Data items:
******************************

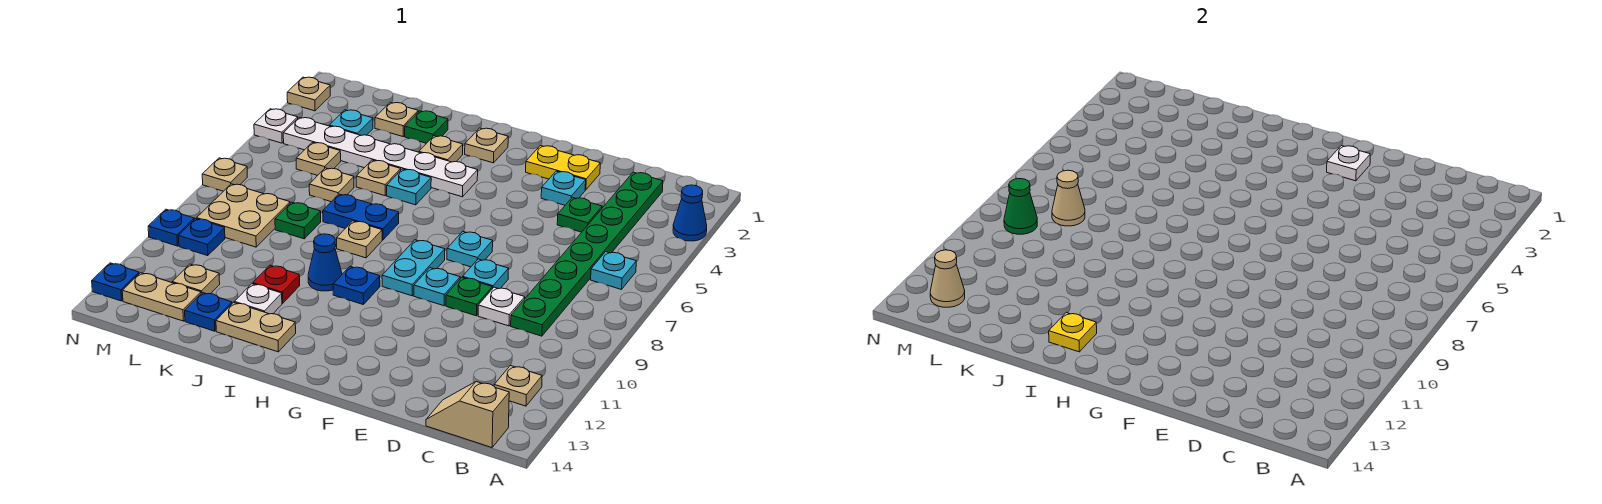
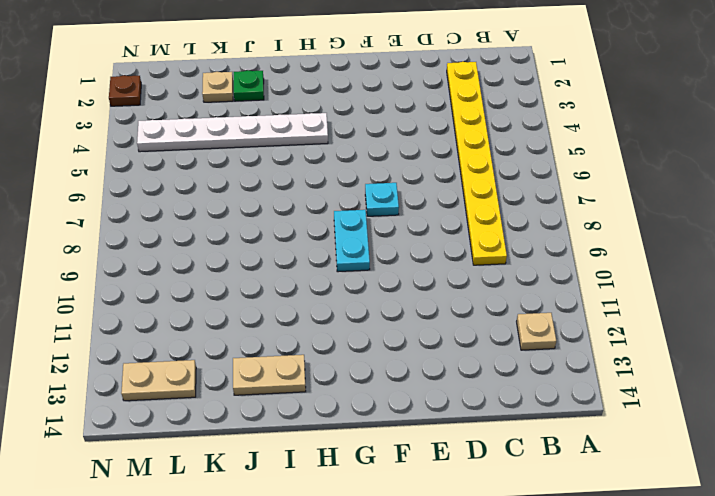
yellow plate C2:C9 level 1 -> green plate C2:C9 level 1
brown plate N2 level 1 -> tan plate N2 level 1
none -> blue cone A3 level 1
none -> cyan plate B6 level 1
none -> tan slope B14:C14 level 1 top B
none -> green plate D4 level 1

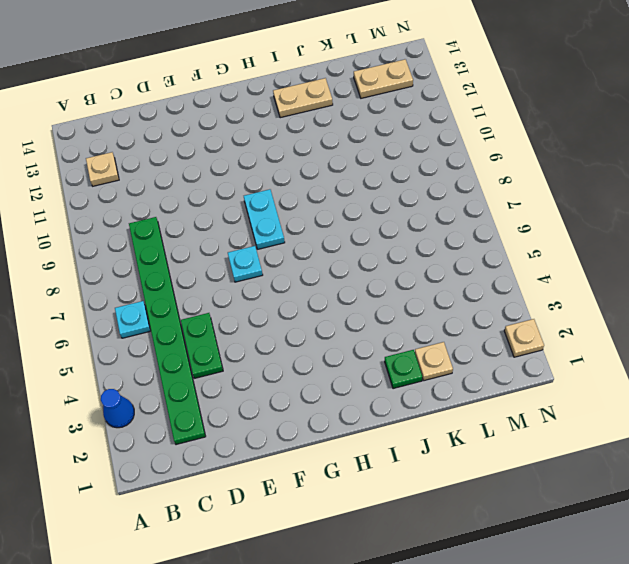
green plate D4:D5 level 1 -> green plate D4 level 1
none -> tan slope B14:C14 level 1 top B
none -> white plate D9 level 1
none -> yellow plate E2:F2 level 1
none -> cyan plate E3 level 1

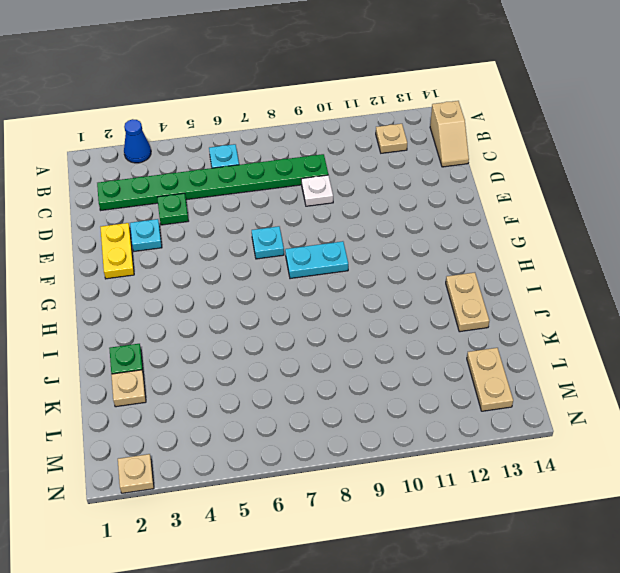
none -> cyan plate E8 level 1
none -> green plate E9 level 1
none -> cyan plate F9 level 1
none -> tan plate H2 level 1

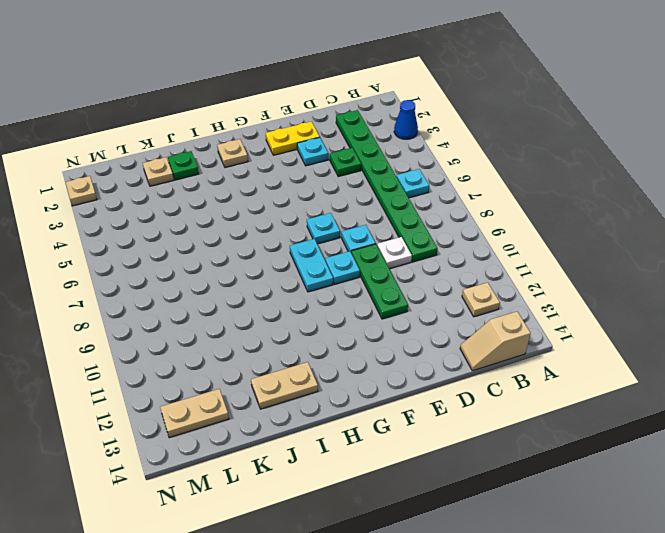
green plate E9:E11 level 1 -> green plate E9 level 1
none -> white plate H4:M4 level 1
none -> blue plate H10 level 1
none -> tan plate I3 level 1
none -> cyan plate I5 level 1

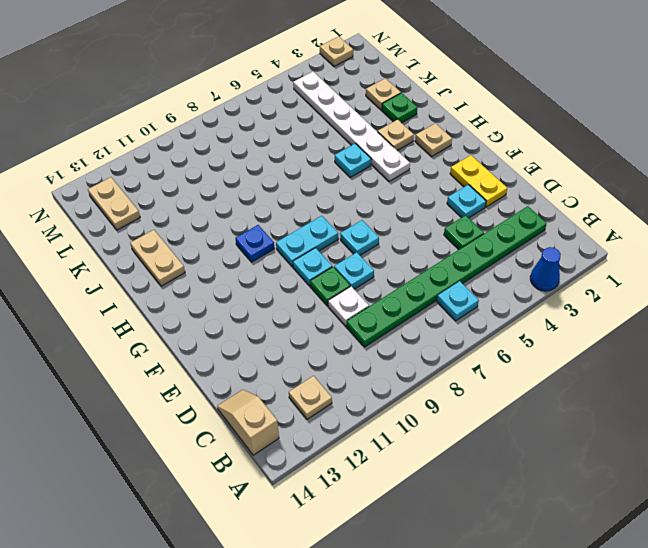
none -> blue plate I7:J7 level 1
none -> tan plate I8 level 1
none -> blue cone I10 level 1
none -> tan plate J5 level 1

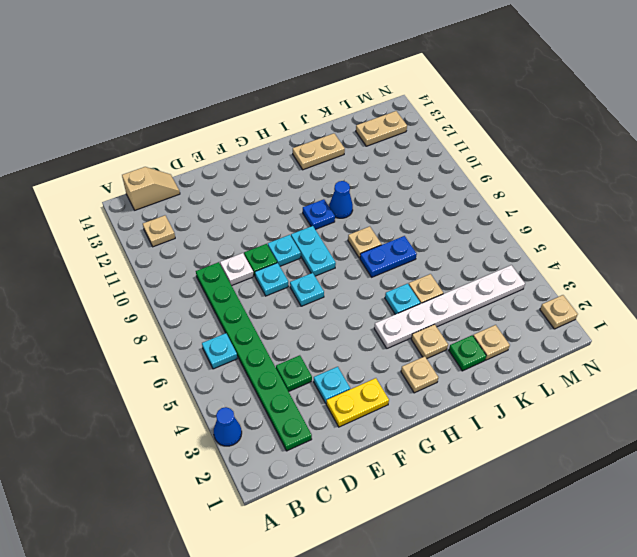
none -> red plate J11 level 1
none -> white plate J12 level 1
none -> tan plate K6 level 1
none -> green plate K8 level 1

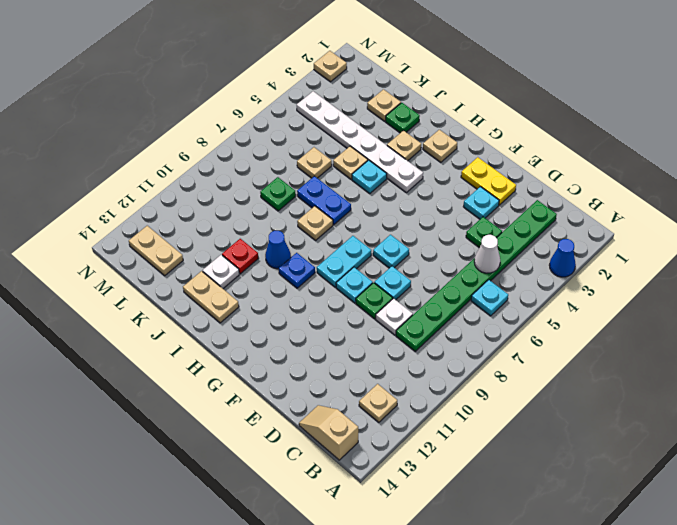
white cone C5 level 2 -> none
none -> blue plate K13 level 1
none -> cyan plate L3 level 1
none -> tan plate L5 level 1
none -> tan plate L8:M9 level 1

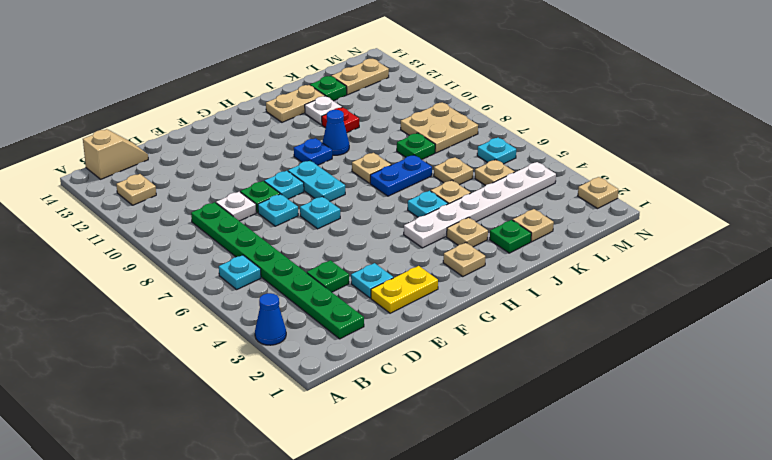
green plate K13 level 1 -> blue plate K13 level 1
cyan plate M6 level 1 -> cyan plate L3 level 1
none -> tan plate L12 level 1
none -> blue plate M10 level 1
none -> white plate N4 level 1
none -> tan plate N7 level 1

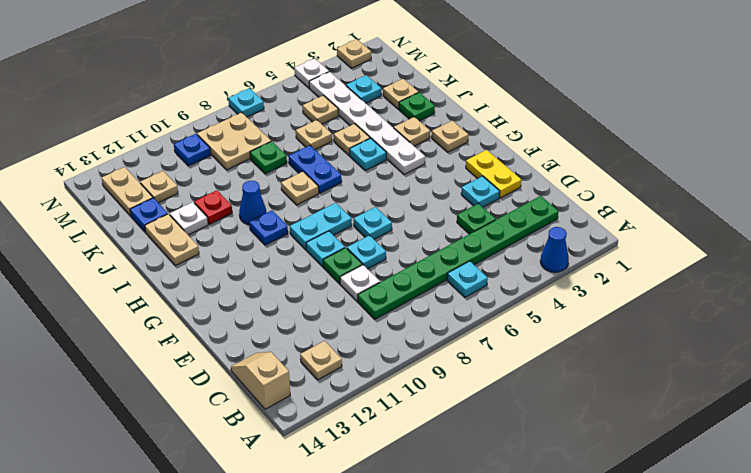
cyan plate N7 level 1 -> tan plate N7 level 1
none -> blue plate N10 level 1
none -> blue plate N13 level 1
none -> white plate F2 level 2
none -> yellow plate I13 level 2

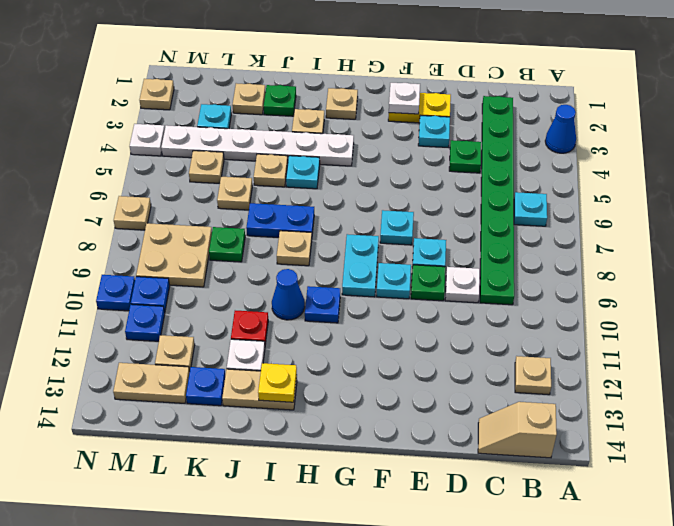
blue plate M11 level 1 -> blue plate N13 level 1
none -> tan cone L8 level 2
none -> green cone M9 level 2
none -> tan cone M13 level 2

******************************

Work task:
Word for word, write out the lines above running from the one with "none -> white plate H4:M4 level 1" up to and including the one with "none -> cyan plate L3 level 1". Drop any picture.

Response:
none -> white plate H4:M4 level 1
none -> blue plate H10 level 1
none -> tan plate I3 level 1
none -> cyan plate I5 level 1

none -> blue plate I7:J7 level 1
none -> tan plate I8 level 1
none -> blue cone I10 level 1
none -> tan plate J5 level 1

none -> red plate J11 level 1
none -> white plate J12 level 1
none -> tan plate K6 level 1
none -> green plate K8 level 1

white cone C5 level 2 -> none
none -> blue plate K13 level 1
none -> cyan plate L3 level 1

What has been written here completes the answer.